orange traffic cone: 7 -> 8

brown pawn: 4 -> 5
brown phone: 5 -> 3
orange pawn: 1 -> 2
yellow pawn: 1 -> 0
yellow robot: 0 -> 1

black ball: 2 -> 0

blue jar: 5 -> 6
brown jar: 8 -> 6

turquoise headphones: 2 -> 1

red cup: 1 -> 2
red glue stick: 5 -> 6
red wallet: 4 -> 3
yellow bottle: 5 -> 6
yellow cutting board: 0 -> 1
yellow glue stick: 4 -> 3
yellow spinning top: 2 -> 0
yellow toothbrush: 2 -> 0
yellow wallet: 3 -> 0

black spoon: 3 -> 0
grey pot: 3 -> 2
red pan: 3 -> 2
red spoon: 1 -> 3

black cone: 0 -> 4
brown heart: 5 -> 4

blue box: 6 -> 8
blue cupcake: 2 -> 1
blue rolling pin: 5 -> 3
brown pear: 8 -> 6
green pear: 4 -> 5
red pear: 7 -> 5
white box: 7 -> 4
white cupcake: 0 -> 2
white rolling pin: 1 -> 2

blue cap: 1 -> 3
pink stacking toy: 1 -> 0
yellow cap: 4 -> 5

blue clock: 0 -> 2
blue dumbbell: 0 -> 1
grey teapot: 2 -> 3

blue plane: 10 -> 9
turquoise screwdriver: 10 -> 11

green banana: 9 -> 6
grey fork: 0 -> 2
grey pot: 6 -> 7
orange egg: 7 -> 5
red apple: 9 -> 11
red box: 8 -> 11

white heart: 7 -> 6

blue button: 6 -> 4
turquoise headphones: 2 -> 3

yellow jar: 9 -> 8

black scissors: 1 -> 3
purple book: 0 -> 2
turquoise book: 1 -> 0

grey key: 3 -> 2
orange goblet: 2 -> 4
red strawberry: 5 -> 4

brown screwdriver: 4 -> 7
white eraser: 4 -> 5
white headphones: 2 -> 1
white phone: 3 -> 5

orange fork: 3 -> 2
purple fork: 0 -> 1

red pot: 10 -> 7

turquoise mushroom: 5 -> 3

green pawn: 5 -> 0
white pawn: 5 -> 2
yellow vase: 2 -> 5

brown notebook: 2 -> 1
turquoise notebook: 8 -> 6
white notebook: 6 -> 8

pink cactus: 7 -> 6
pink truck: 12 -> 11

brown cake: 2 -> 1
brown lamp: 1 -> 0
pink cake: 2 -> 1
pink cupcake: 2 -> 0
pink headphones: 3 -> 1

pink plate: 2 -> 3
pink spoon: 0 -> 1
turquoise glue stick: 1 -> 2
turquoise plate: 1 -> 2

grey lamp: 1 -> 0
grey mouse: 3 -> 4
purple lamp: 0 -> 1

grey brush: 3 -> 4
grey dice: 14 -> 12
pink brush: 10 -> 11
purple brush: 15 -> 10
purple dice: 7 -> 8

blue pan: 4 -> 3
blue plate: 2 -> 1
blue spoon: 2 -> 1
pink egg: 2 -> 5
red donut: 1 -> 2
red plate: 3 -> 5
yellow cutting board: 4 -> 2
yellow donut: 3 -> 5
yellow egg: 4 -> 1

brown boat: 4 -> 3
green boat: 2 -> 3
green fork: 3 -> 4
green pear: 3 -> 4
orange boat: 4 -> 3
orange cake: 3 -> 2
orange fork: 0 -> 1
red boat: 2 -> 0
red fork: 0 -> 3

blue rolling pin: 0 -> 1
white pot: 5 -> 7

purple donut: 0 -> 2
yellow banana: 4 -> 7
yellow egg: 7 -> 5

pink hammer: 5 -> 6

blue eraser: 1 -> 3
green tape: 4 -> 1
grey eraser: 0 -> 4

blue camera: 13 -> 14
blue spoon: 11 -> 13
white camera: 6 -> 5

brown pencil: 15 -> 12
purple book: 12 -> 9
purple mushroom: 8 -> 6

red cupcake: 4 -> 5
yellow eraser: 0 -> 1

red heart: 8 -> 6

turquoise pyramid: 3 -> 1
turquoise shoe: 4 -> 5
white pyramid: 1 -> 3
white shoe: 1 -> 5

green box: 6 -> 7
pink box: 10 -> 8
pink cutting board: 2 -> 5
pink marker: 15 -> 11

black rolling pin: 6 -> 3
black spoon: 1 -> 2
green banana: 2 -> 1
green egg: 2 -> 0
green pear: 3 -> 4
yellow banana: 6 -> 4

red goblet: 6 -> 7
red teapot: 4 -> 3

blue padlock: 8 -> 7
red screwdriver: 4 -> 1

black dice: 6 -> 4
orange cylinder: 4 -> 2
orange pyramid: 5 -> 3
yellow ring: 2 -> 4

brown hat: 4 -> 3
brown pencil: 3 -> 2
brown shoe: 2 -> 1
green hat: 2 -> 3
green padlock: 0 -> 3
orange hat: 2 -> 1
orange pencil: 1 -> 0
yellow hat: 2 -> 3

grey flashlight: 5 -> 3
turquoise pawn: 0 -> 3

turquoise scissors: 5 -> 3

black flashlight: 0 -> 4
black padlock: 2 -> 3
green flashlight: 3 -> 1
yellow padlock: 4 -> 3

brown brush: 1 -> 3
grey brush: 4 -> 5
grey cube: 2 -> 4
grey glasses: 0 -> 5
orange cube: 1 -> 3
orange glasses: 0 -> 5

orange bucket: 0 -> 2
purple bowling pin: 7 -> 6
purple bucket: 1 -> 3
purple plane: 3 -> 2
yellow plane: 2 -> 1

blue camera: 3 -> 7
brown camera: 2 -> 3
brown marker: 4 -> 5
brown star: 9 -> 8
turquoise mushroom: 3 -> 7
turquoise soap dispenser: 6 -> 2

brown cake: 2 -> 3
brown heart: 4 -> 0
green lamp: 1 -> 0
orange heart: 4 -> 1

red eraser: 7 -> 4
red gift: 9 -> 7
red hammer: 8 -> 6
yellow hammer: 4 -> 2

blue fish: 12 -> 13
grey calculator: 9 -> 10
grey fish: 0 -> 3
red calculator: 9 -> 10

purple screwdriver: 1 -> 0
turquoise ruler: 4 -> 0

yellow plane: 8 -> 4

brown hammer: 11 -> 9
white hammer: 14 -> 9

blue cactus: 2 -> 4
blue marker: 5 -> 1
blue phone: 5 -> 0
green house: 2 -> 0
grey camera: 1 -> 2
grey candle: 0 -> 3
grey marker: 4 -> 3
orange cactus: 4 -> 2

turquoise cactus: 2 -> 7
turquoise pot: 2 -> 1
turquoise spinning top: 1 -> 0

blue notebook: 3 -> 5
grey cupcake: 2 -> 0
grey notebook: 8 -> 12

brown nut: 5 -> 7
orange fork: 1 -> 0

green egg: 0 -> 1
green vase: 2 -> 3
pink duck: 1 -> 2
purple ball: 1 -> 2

### GOAL OF THE EXERCISE
The answer must be an exact transcription of every record above.

### WORKED SOLUTION
orange traffic cone: 7 -> 8

brown pawn: 4 -> 5
brown phone: 5 -> 3
orange pawn: 1 -> 2
yellow pawn: 1 -> 0
yellow robot: 0 -> 1

black ball: 2 -> 0

blue jar: 5 -> 6
brown jar: 8 -> 6

turquoise headphones: 2 -> 1

red cup: 1 -> 2
red glue stick: 5 -> 6
red wallet: 4 -> 3
yellow bottle: 5 -> 6
yellow cutting board: 0 -> 1
yellow glue stick: 4 -> 3
yellow spinning top: 2 -> 0
yellow toothbrush: 2 -> 0
yellow wallet: 3 -> 0

black spoon: 3 -> 0
grey pot: 3 -> 2
red pan: 3 -> 2
red spoon: 1 -> 3

black cone: 0 -> 4
brown heart: 5 -> 4

blue box: 6 -> 8
blue cupcake: 2 -> 1
blue rolling pin: 5 -> 3
brown pear: 8 -> 6
green pear: 4 -> 5
red pear: 7 -> 5
white box: 7 -> 4
white cupcake: 0 -> 2
white rolling pin: 1 -> 2

blue cap: 1 -> 3
pink stacking toy: 1 -> 0
yellow cap: 4 -> 5

blue clock: 0 -> 2
blue dumbbell: 0 -> 1
grey teapot: 2 -> 3

blue plane: 10 -> 9
turquoise screwdriver: 10 -> 11

green banana: 9 -> 6
grey fork: 0 -> 2
grey pot: 6 -> 7
orange egg: 7 -> 5
red apple: 9 -> 11
red box: 8 -> 11

white heart: 7 -> 6

blue button: 6 -> 4
turquoise headphones: 2 -> 3

yellow jar: 9 -> 8

black scissors: 1 -> 3
purple book: 0 -> 2
turquoise book: 1 -> 0

grey key: 3 -> 2
orange goblet: 2 -> 4
red strawberry: 5 -> 4

brown screwdriver: 4 -> 7
white eraser: 4 -> 5
white headphones: 2 -> 1
white phone: 3 -> 5

orange fork: 3 -> 2
purple fork: 0 -> 1

red pot: 10 -> 7

turquoise mushroom: 5 -> 3

green pawn: 5 -> 0
white pawn: 5 -> 2
yellow vase: 2 -> 5

brown notebook: 2 -> 1
turquoise notebook: 8 -> 6
white notebook: 6 -> 8

pink cactus: 7 -> 6
pink truck: 12 -> 11

brown cake: 2 -> 1
brown lamp: 1 -> 0
pink cake: 2 -> 1
pink cupcake: 2 -> 0
pink headphones: 3 -> 1

pink plate: 2 -> 3
pink spoon: 0 -> 1
turquoise glue stick: 1 -> 2
turquoise plate: 1 -> 2

grey lamp: 1 -> 0
grey mouse: 3 -> 4
purple lamp: 0 -> 1

grey brush: 3 -> 4
grey dice: 14 -> 12
pink brush: 10 -> 11
purple brush: 15 -> 10
purple dice: 7 -> 8

blue pan: 4 -> 3
blue plate: 2 -> 1
blue spoon: 2 -> 1
pink egg: 2 -> 5
red donut: 1 -> 2
red plate: 3 -> 5
yellow cutting board: 4 -> 2
yellow donut: 3 -> 5
yellow egg: 4 -> 1

brown boat: 4 -> 3
green boat: 2 -> 3
green fork: 3 -> 4
green pear: 3 -> 4
orange boat: 4 -> 3
orange cake: 3 -> 2
orange fork: 0 -> 1
red boat: 2 -> 0
red fork: 0 -> 3

blue rolling pin: 0 -> 1
white pot: 5 -> 7

purple donut: 0 -> 2
yellow banana: 4 -> 7
yellow egg: 7 -> 5

pink hammer: 5 -> 6

blue eraser: 1 -> 3
green tape: 4 -> 1
grey eraser: 0 -> 4

blue camera: 13 -> 14
blue spoon: 11 -> 13
white camera: 6 -> 5

brown pencil: 15 -> 12
purple book: 12 -> 9
purple mushroom: 8 -> 6

red cupcake: 4 -> 5
yellow eraser: 0 -> 1

red heart: 8 -> 6

turquoise pyramid: 3 -> 1
turquoise shoe: 4 -> 5
white pyramid: 1 -> 3
white shoe: 1 -> 5

green box: 6 -> 7
pink box: 10 -> 8
pink cutting board: 2 -> 5
pink marker: 15 -> 11

black rolling pin: 6 -> 3
black spoon: 1 -> 2
green banana: 2 -> 1
green egg: 2 -> 0
green pear: 3 -> 4
yellow banana: 6 -> 4

red goblet: 6 -> 7
red teapot: 4 -> 3

blue padlock: 8 -> 7
red screwdriver: 4 -> 1

black dice: 6 -> 4
orange cylinder: 4 -> 2
orange pyramid: 5 -> 3
yellow ring: 2 -> 4

brown hat: 4 -> 3
brown pencil: 3 -> 2
brown shoe: 2 -> 1
green hat: 2 -> 3
green padlock: 0 -> 3
orange hat: 2 -> 1
orange pencil: 1 -> 0
yellow hat: 2 -> 3

grey flashlight: 5 -> 3
turquoise pawn: 0 -> 3

turquoise scissors: 5 -> 3

black flashlight: 0 -> 4
black padlock: 2 -> 3
green flashlight: 3 -> 1
yellow padlock: 4 -> 3

brown brush: 1 -> 3
grey brush: 4 -> 5
grey cube: 2 -> 4
grey glasses: 0 -> 5
orange cube: 1 -> 3
orange glasses: 0 -> 5

orange bucket: 0 -> 2
purple bowling pin: 7 -> 6
purple bucket: 1 -> 3
purple plane: 3 -> 2
yellow plane: 2 -> 1

blue camera: 3 -> 7
brown camera: 2 -> 3
brown marker: 4 -> 5
brown star: 9 -> 8
turquoise mushroom: 3 -> 7
turquoise soap dispenser: 6 -> 2

brown cake: 2 -> 3
brown heart: 4 -> 0
green lamp: 1 -> 0
orange heart: 4 -> 1

red eraser: 7 -> 4
red gift: 9 -> 7
red hammer: 8 -> 6
yellow hammer: 4 -> 2

blue fish: 12 -> 13
grey calculator: 9 -> 10
grey fish: 0 -> 3
red calculator: 9 -> 10

purple screwdriver: 1 -> 0
turquoise ruler: 4 -> 0

yellow plane: 8 -> 4

brown hammer: 11 -> 9
white hammer: 14 -> 9

blue cactus: 2 -> 4
blue marker: 5 -> 1
blue phone: 5 -> 0
green house: 2 -> 0
grey camera: 1 -> 2
grey candle: 0 -> 3
grey marker: 4 -> 3
orange cactus: 4 -> 2

turquoise cactus: 2 -> 7
turquoise pot: 2 -> 1
turquoise spinning top: 1 -> 0

blue notebook: 3 -> 5
grey cupcake: 2 -> 0
grey notebook: 8 -> 12

brown nut: 5 -> 7
orange fork: 1 -> 0

green egg: 0 -> 1
green vase: 2 -> 3
pink duck: 1 -> 2
purple ball: 1 -> 2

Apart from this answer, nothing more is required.